Data to process>
--
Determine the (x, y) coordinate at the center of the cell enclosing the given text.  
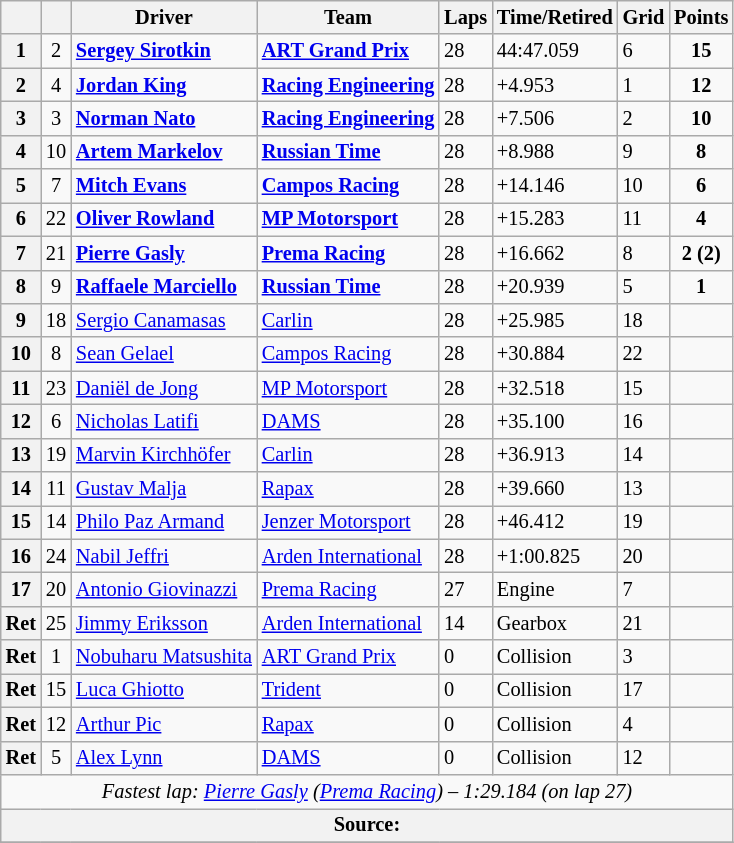
Jenzer Motorsport (348, 522)
Jordan King (164, 85)
25 (56, 623)
Marvin Kirchhöfer (164, 455)
44:47.059 (555, 51)
27 (466, 589)
+14.146 (555, 186)
Time/Retired (555, 17)
Oliver Rowland (164, 219)
+36.913 (555, 455)
Nicholas Latifi (164, 421)
+25.985 (555, 320)
24 (56, 556)
Arthur Pic (164, 724)
Nabil Jeffri (164, 556)
Daniël de Jong (164, 388)
+4.953 (555, 85)
+35.100 (555, 421)
2 (2) (701, 253)
Pierre Gasly (164, 253)
+20.939 (555, 287)
+39.660 (555, 489)
+15.283 (555, 219)
+7.506 (555, 118)
+1:00.825 (555, 556)
Laps (466, 17)
Sergio Canamasas (164, 320)
Sean Gelael (164, 354)
Engine (555, 589)
Team (348, 17)
Raffaele Marciello (164, 287)
Points (701, 17)
Alex Lynn (164, 758)
Philo Paz Armand (164, 522)
Gearbox (555, 623)
+16.662 (555, 253)
+30.884 (555, 354)
Luca Ghiotto (164, 690)
Driver (164, 17)
Grid (644, 17)
Mitch Evans (164, 186)
23 (56, 388)
+8.988 (555, 152)
Norman Nato (164, 118)
Trident (348, 690)
Gustav Malja (164, 489)
Fastest lap: Pierre Gasly (Prema Racing) – 1:29.184 (on lap 27) (367, 791)
Sergey Sirotkin (164, 51)
Nobuharu Matsushita (164, 657)
Source: (367, 825)
+46.412 (555, 522)
Antonio Giovinazzi (164, 589)
Artem Markelov (164, 152)
+32.518 (555, 388)
Jimmy Eriksson (164, 623)
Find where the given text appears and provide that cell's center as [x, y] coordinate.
--
What the exercise asks> Please count the lines in the listing above that contain the word "coordinate". Give only the number.

Solution to this problem> 2